_Task brief_. Skip the pictures, and retype the data below in full, exactly.

-- Opening Marker --

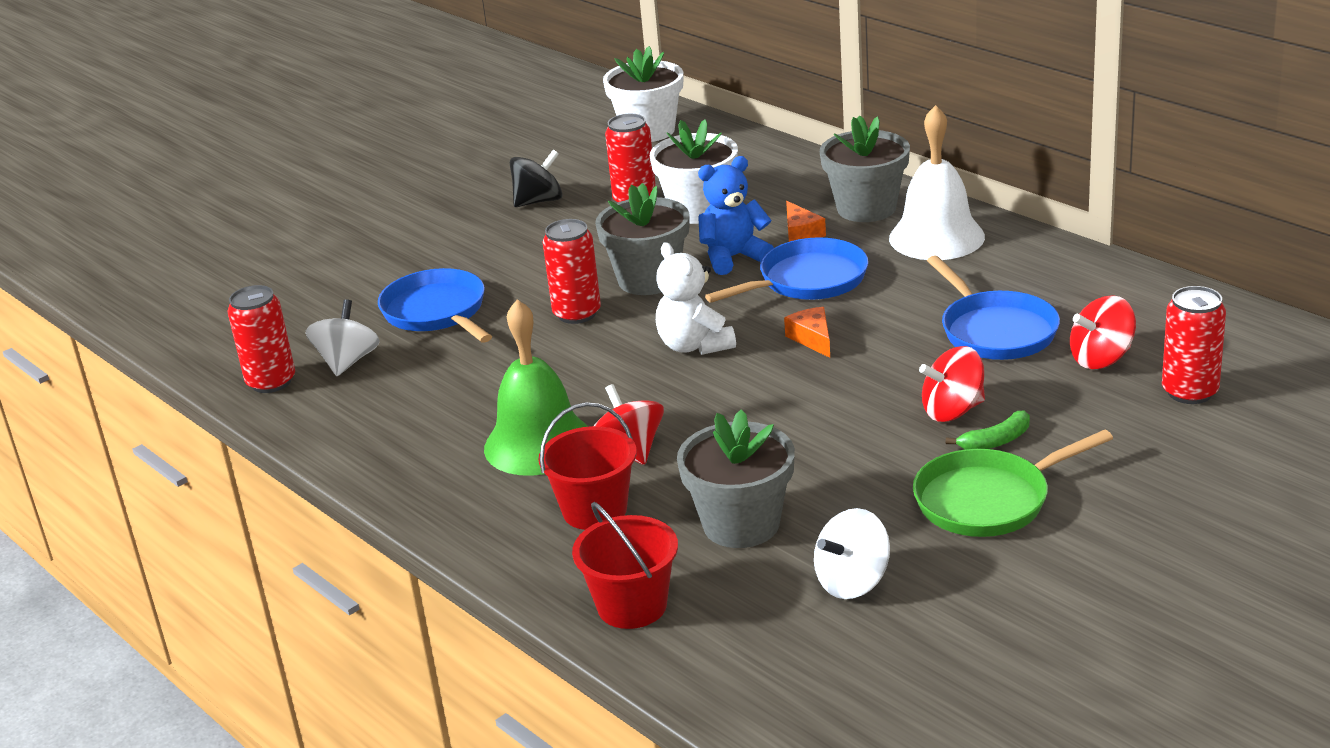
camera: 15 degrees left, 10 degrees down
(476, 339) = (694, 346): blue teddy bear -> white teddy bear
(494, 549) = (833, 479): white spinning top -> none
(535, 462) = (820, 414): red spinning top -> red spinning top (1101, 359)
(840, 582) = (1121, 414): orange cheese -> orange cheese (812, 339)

-- Closing Marker --

_Written reply_.
camera: 15 degrees left, 10 degrees down
(476, 339) = (694, 346): blue teddy bear -> white teddy bear
(494, 549) = (833, 479): white spinning top -> none
(535, 462) = (820, 414): red spinning top -> red spinning top (1101, 359)
(840, 582) = (1121, 414): orange cheese -> orange cheese (812, 339)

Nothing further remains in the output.